REQUIREMENTS:
Render the entries as a JSON list of strings, one string per line, from the first line up to and including the line containing "cyan circle: moved 2 px right, 4 px down". Leave out any blank lines.

========

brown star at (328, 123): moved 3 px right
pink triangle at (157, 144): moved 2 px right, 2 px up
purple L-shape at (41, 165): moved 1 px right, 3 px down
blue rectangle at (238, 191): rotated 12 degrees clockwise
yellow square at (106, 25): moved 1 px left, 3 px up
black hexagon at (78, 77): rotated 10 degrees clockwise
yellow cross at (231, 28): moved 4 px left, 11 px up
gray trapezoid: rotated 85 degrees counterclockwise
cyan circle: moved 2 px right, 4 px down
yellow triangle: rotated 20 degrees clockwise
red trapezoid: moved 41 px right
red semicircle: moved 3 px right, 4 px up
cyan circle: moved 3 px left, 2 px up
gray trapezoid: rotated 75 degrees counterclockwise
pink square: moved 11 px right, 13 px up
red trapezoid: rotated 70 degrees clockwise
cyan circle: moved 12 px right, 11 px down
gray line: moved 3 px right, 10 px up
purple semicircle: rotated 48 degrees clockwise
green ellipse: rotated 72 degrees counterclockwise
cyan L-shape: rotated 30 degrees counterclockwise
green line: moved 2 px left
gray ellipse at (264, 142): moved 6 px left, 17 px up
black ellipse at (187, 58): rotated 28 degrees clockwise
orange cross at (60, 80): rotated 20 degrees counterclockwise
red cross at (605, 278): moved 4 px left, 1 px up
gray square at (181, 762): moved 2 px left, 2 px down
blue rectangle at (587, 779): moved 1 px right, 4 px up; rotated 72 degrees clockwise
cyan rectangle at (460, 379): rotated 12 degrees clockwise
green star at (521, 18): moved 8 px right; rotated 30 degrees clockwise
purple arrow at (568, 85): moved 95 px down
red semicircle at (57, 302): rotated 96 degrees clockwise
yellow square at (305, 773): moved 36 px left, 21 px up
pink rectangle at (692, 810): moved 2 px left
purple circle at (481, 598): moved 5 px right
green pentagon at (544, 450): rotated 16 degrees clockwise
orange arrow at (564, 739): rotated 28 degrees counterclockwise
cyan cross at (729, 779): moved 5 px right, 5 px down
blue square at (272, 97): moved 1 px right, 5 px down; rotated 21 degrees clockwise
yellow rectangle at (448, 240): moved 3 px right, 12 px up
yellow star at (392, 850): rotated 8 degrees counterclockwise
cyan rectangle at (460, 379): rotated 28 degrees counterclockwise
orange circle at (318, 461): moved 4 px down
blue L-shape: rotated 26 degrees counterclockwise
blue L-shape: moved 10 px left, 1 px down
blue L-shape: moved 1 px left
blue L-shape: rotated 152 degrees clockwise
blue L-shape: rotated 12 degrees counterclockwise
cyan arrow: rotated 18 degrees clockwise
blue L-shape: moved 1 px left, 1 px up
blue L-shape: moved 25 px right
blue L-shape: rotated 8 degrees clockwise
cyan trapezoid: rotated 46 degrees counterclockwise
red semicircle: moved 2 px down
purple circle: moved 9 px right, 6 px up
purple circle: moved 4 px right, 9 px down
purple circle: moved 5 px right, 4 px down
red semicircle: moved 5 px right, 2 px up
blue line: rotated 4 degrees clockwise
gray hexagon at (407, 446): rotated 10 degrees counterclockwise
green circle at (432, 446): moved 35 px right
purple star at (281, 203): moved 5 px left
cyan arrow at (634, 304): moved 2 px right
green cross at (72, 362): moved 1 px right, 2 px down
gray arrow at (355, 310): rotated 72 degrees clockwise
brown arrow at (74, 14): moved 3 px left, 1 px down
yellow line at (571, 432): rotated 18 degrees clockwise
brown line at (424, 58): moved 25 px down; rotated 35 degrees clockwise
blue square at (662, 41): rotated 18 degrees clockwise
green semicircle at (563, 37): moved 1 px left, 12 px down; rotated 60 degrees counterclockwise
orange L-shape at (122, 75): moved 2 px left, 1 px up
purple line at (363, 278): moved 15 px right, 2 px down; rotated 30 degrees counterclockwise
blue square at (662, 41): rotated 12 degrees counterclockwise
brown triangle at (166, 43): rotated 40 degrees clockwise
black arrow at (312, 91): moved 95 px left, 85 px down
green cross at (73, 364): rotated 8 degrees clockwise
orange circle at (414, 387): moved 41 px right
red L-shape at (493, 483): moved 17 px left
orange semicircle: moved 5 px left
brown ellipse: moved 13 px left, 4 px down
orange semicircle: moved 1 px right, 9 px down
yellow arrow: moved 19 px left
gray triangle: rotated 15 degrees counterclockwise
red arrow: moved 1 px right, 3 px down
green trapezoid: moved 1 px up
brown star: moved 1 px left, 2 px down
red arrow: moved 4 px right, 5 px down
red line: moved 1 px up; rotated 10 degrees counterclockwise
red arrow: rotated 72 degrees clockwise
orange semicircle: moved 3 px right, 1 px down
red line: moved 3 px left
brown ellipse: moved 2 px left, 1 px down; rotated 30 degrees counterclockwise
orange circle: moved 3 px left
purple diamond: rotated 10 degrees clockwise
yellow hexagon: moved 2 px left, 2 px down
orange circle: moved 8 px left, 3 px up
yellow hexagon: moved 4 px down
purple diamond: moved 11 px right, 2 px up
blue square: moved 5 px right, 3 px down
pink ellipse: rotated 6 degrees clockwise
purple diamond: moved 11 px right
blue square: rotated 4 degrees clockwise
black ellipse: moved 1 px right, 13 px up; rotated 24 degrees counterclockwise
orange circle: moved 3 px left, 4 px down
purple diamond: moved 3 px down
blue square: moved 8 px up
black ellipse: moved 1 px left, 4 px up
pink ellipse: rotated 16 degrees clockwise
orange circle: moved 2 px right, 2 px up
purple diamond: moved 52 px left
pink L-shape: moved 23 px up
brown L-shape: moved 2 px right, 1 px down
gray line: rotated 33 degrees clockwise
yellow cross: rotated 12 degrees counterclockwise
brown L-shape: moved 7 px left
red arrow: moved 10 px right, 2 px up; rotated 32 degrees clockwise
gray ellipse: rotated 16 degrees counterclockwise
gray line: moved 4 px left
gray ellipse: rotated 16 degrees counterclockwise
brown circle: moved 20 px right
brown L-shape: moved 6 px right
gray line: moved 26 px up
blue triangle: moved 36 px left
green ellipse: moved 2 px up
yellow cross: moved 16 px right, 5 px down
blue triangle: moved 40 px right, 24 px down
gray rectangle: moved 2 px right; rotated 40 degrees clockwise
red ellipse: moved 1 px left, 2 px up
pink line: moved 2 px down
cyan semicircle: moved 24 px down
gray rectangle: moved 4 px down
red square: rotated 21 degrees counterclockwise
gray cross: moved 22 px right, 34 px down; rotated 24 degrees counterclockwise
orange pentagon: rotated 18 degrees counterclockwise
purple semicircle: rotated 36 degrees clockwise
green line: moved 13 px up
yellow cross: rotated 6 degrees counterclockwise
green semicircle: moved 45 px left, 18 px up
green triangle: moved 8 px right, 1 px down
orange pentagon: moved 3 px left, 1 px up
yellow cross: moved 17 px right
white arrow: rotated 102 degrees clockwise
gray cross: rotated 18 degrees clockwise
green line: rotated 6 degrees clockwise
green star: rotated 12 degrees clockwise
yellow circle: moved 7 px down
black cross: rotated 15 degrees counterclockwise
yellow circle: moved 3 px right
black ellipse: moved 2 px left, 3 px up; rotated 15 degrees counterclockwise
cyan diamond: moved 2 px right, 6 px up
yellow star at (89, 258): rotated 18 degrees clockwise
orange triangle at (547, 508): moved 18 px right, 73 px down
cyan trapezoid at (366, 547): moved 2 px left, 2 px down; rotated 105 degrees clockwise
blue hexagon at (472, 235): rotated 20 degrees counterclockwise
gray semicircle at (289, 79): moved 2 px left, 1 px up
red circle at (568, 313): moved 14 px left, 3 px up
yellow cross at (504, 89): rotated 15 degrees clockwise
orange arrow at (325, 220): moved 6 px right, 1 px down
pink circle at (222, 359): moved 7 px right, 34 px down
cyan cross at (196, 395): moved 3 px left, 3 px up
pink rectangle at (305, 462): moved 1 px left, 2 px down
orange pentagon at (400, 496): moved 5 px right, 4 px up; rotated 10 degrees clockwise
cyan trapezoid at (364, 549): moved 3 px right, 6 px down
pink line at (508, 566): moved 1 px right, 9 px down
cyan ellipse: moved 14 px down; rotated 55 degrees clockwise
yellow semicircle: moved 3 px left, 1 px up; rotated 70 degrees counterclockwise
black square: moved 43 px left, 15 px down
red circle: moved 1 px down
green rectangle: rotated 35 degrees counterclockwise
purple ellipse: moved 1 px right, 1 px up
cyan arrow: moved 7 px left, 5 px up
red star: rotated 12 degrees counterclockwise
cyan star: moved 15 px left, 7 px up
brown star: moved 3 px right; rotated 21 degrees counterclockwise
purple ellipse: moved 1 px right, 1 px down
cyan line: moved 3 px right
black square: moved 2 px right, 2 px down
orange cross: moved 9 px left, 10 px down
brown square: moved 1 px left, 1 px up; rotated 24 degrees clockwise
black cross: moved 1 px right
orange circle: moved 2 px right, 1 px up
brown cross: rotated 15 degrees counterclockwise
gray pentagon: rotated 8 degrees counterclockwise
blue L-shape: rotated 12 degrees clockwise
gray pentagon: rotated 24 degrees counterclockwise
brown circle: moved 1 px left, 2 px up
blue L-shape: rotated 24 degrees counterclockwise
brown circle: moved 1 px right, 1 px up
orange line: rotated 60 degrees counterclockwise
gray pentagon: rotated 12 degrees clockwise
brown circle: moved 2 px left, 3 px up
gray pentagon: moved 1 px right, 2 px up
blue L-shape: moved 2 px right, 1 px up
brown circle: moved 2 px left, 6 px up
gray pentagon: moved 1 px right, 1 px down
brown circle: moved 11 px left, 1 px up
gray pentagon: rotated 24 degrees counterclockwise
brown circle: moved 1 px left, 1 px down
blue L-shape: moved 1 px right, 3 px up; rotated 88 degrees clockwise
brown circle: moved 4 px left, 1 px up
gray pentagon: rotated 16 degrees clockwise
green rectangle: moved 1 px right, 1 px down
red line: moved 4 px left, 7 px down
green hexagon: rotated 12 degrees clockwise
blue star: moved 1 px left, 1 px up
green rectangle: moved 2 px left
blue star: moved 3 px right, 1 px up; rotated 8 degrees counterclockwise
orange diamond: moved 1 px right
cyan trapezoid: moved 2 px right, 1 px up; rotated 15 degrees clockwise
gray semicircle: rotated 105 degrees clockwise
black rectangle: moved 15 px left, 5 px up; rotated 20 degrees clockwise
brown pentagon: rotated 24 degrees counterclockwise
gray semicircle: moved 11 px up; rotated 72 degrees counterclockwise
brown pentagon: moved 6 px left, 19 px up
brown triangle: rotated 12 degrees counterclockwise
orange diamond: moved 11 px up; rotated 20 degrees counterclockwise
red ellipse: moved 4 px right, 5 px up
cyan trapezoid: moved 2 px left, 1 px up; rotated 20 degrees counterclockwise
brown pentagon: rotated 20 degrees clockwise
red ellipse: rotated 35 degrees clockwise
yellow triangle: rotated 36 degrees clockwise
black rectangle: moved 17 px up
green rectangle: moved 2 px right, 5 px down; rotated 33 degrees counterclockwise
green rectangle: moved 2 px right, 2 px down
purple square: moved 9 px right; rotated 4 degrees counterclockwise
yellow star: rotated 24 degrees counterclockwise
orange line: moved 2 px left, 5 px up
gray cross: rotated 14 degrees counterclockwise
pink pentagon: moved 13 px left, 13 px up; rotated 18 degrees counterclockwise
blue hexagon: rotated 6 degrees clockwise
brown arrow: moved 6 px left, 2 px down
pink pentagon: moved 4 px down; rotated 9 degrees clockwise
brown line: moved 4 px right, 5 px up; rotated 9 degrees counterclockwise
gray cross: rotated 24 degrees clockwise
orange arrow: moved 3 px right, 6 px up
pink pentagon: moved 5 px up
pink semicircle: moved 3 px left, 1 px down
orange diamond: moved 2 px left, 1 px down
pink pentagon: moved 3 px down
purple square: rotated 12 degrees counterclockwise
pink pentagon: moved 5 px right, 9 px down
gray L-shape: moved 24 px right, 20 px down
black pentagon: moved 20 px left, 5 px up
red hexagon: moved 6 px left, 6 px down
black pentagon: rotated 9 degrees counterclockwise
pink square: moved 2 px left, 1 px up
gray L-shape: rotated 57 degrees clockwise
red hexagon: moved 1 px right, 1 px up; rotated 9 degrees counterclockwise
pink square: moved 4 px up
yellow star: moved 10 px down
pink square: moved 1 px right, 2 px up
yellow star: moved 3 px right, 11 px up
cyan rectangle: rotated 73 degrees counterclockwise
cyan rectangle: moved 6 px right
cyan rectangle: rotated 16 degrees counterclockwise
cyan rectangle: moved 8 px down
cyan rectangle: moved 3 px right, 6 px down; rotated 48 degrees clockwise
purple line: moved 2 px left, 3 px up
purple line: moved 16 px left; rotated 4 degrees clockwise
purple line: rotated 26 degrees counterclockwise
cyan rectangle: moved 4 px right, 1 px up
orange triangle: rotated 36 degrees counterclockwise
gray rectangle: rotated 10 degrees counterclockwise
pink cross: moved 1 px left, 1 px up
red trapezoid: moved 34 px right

========

TASK ANSWER:
[
  "brown star at (328, 123): moved 3 px right",
  "pink triangle at (157, 144): moved 2 px right, 2 px up",
  "purple L-shape at (41, 165): moved 1 px right, 3 px down",
  "blue rectangle at (238, 191): rotated 12 degrees clockwise",
  "yellow square at (106, 25): moved 1 px left, 3 px up",
  "black hexagon at (78, 77): rotated 10 degrees clockwise",
  "yellow cross at (231, 28): moved 4 px left, 11 px up",
  "gray trapezoid: rotated 85 degrees counterclockwise",
  "cyan circle: moved 2 px right, 4 px down"
]